◆ TASK TO CARRY OUT ◆
Compute how many lines in the entries below include the string "size". Only the number is wanted.
MATERIAL TO PROCESS section start
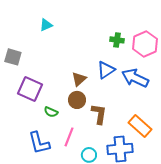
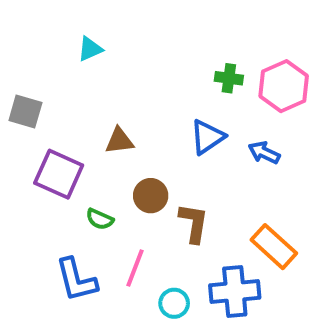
blue arrow: (135, 78) -> (264, 153), size x0.6
brown triangle: (79, 79) -> (119, 141), moved, turned 35

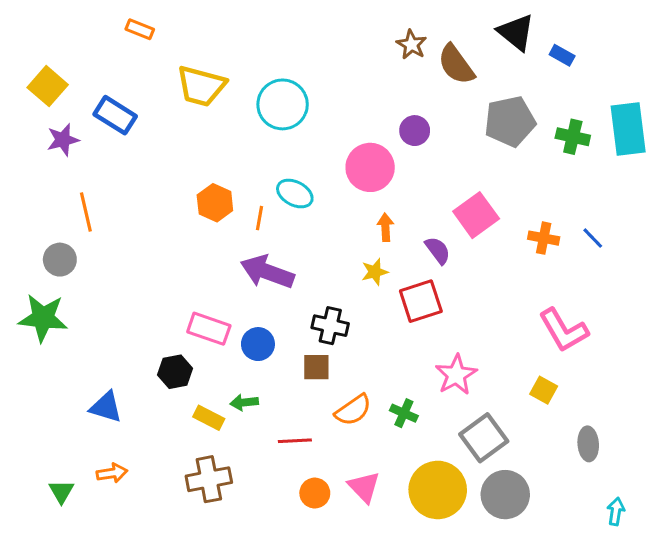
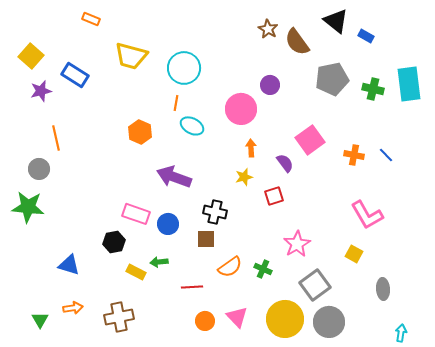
orange line: (260, 218) -> (176, 103), moved
red square: (421, 301) -> (274, 196), size x0.7
brown cross: (209, 479) -> (119, 317), moved

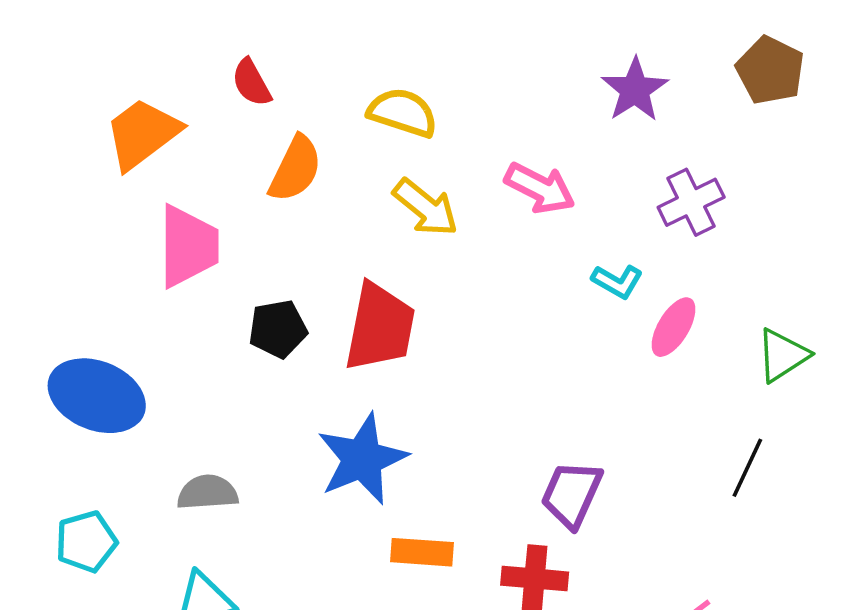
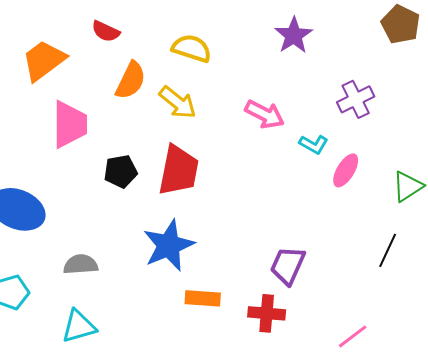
red semicircle: (251, 83) -> (106, 31), turned -36
purple star: (635, 90) -> (294, 35), moved
pink arrow: (540, 188) -> (265, 114), moved
yellow arrow: (426, 208) -> (178, 102), moved

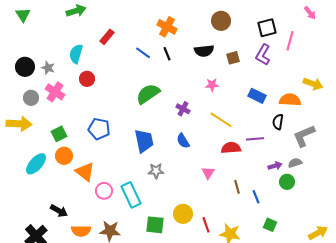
MATERIAL TO PROCESS section end
◆ ANSWER SPACE ◆
2